TASK STATEMENT:
Write the following entries out again exactly, skipping each image.

Scene change data:
- - - - -

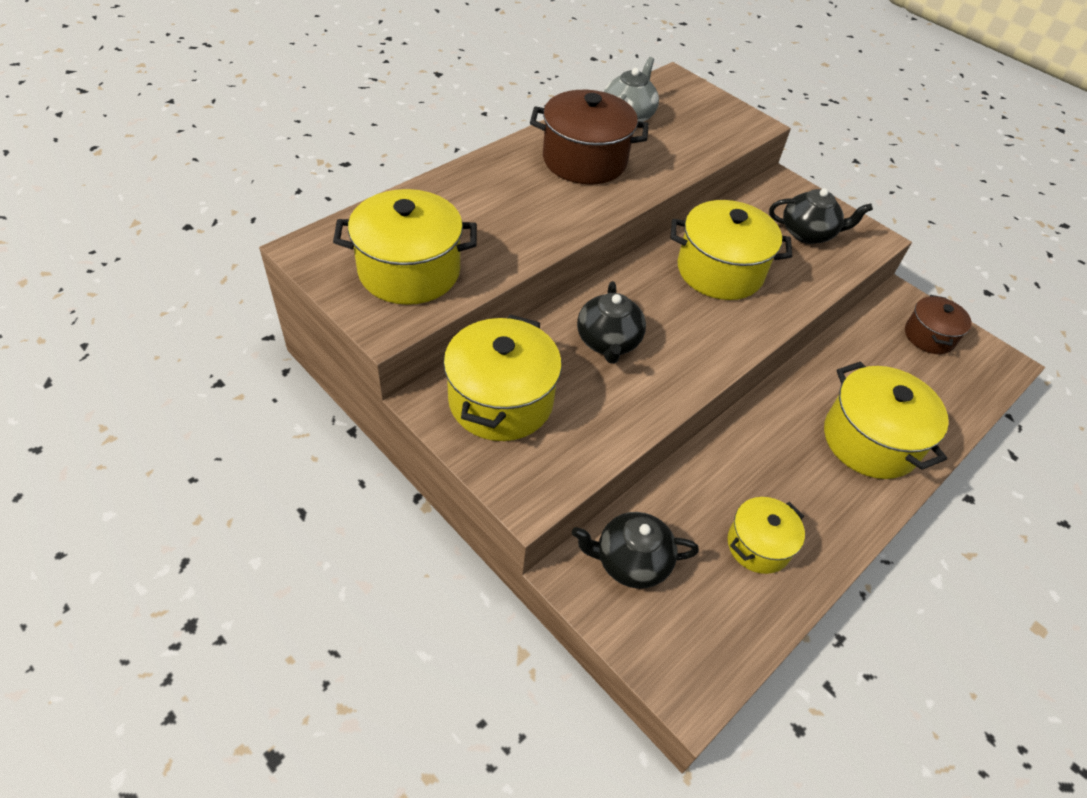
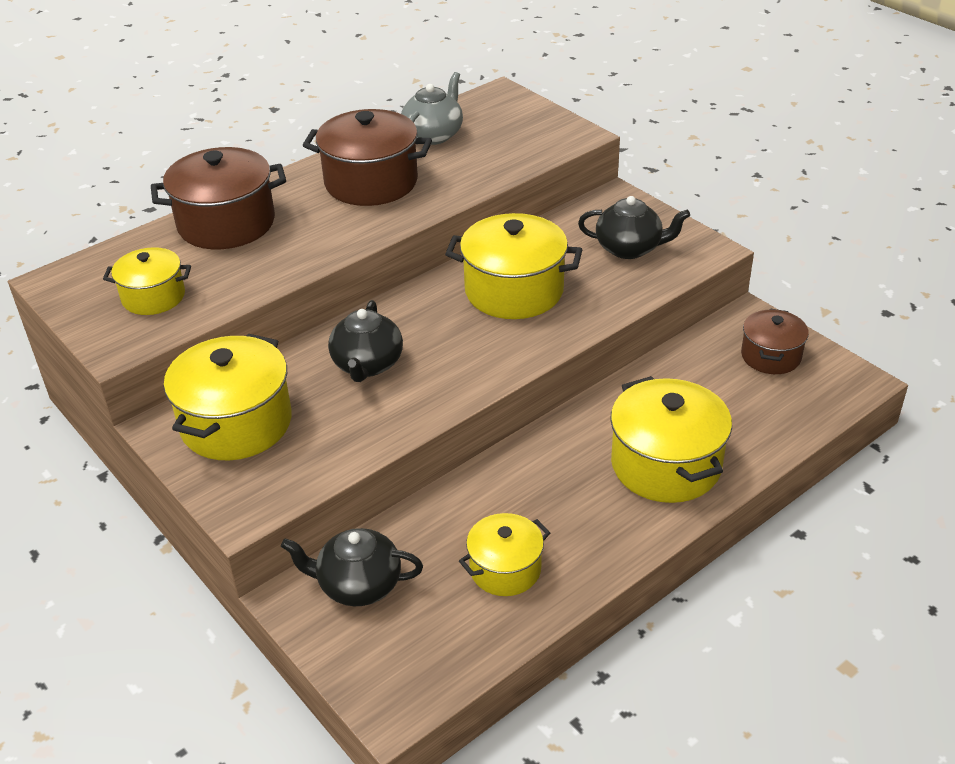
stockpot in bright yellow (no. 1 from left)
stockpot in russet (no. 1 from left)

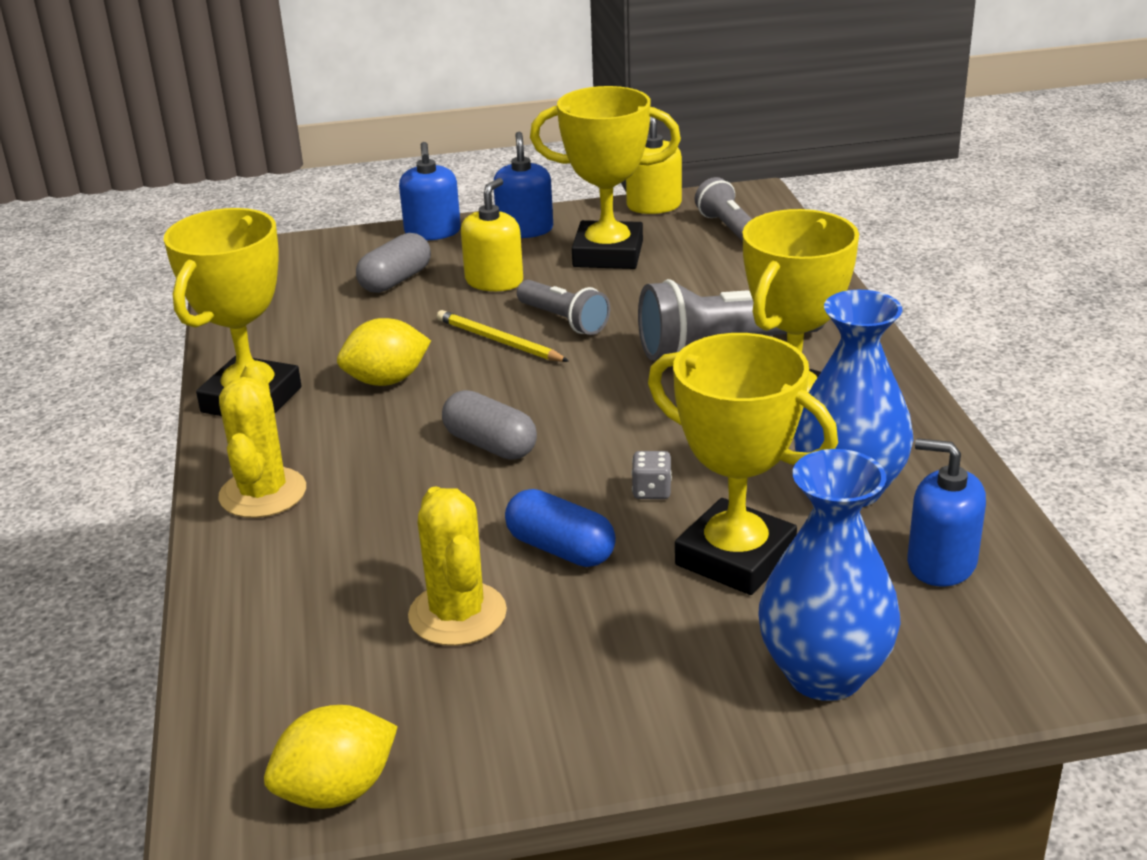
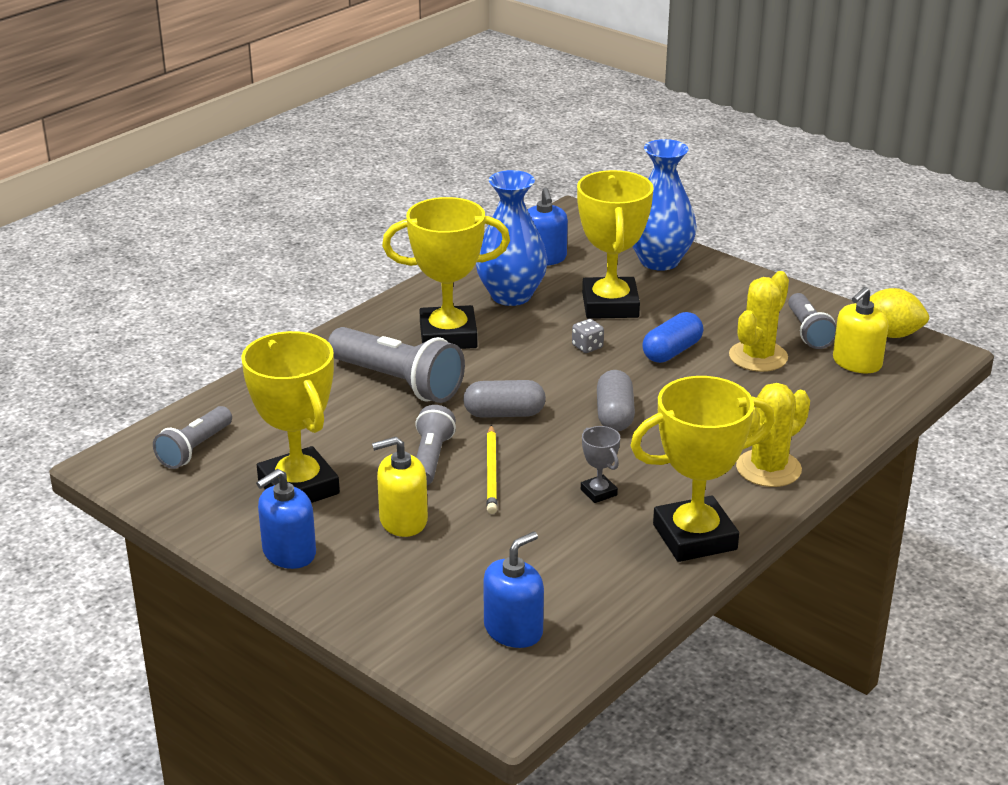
pill shape in ash-grey (no. 1 from left)
pump bottle in blue (no. 2 from left)
trophy in ash-grey
pill shape in blue
flashlight in ash-grey (no. 4 from left)
pump bottle in bright yellow (no. 2 from left)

- - - - -

SOLUTION FOR THIS PROBLEM:
stockpot in bright yellow (no. 1 from left)
stockpot in russet (no. 1 from left)

pill shape in ash-grey (no. 1 from left)
pump bottle in blue (no. 2 from left)
trophy in ash-grey
pill shape in blue
flashlight in ash-grey (no. 4 from left)
pump bottle in bright yellow (no. 2 from left)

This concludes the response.